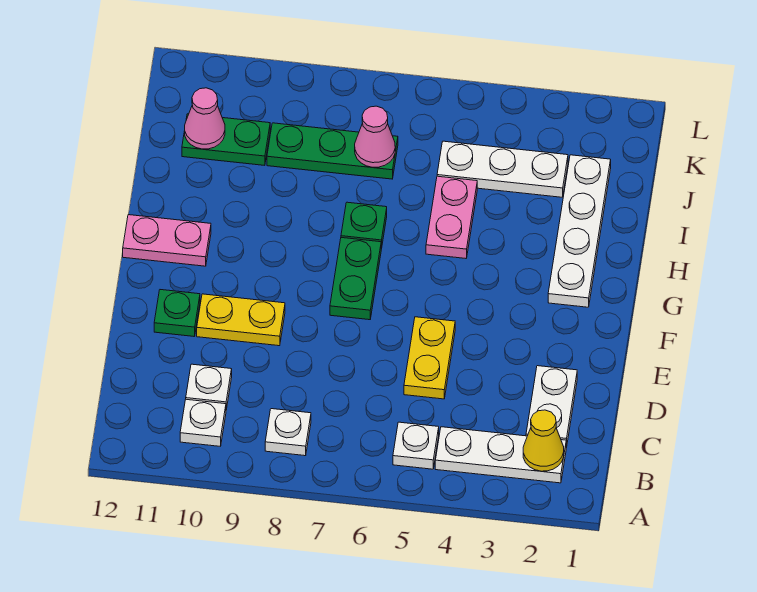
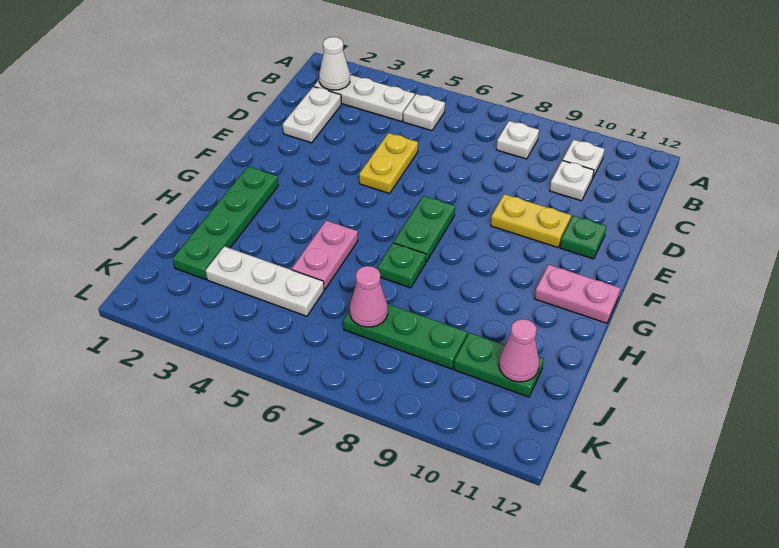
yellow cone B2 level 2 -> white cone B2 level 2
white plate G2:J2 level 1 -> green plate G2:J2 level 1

* * *

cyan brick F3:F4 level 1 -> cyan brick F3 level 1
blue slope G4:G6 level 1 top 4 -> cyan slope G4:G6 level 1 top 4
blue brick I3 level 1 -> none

**Work instructions**
Report every line of the data in which "blue" appears.

**Task answer**
blue slope G4:G6 level 1 top 4 -> cyan slope G4:G6 level 1 top 4
blue brick I3 level 1 -> none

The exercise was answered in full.